__TO-DO ITEM__.
The lines below, from the one holding "[(184,134),(159,135),(160,182),(185,181),(184,134)]" through the one holding "[(219,179),(218,171),(217,132),(175,133),(177,181),(219,179)]", are to be restated word for word, with all images left out.

__PROVIDED DATA__.
=== Section Start ===

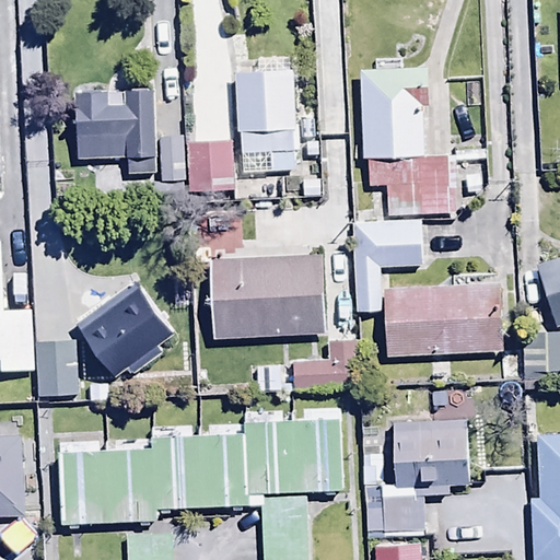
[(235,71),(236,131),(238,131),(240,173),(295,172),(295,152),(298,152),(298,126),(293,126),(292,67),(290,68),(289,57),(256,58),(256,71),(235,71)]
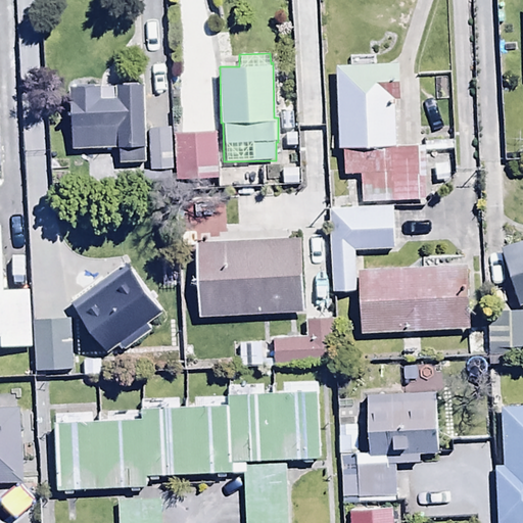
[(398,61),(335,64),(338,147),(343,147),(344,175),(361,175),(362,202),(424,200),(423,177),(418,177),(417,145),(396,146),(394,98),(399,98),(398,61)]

=== Section End ===
=== Section Start ===

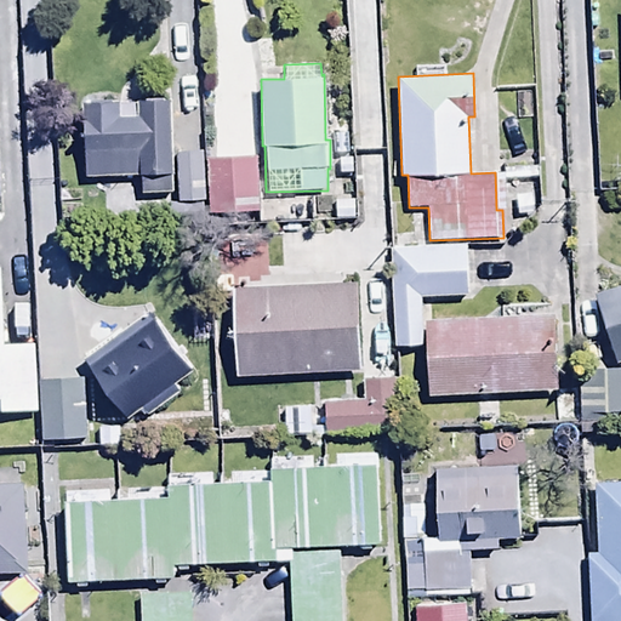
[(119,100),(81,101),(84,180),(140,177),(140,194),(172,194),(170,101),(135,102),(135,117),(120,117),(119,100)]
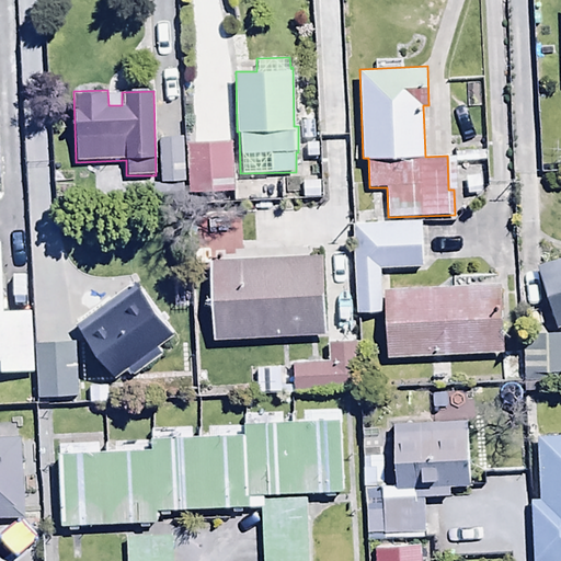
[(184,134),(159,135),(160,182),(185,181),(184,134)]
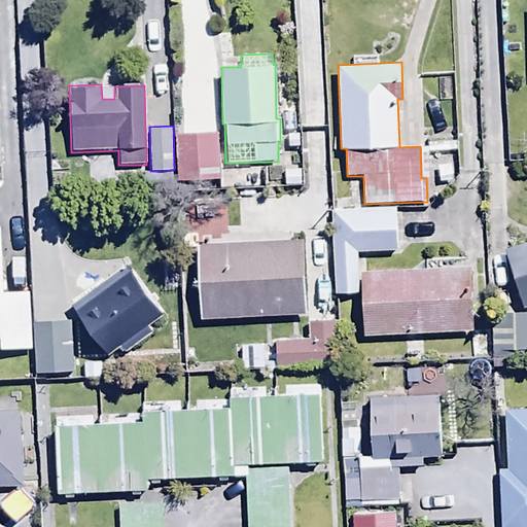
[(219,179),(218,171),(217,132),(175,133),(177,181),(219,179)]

=== Section End ===

__TASK OUTPUT__.
[(184,134),(159,135),(160,182),(185,181),(184,134)]
[(219,179),(218,171),(217,132),(175,133),(177,181),(219,179)]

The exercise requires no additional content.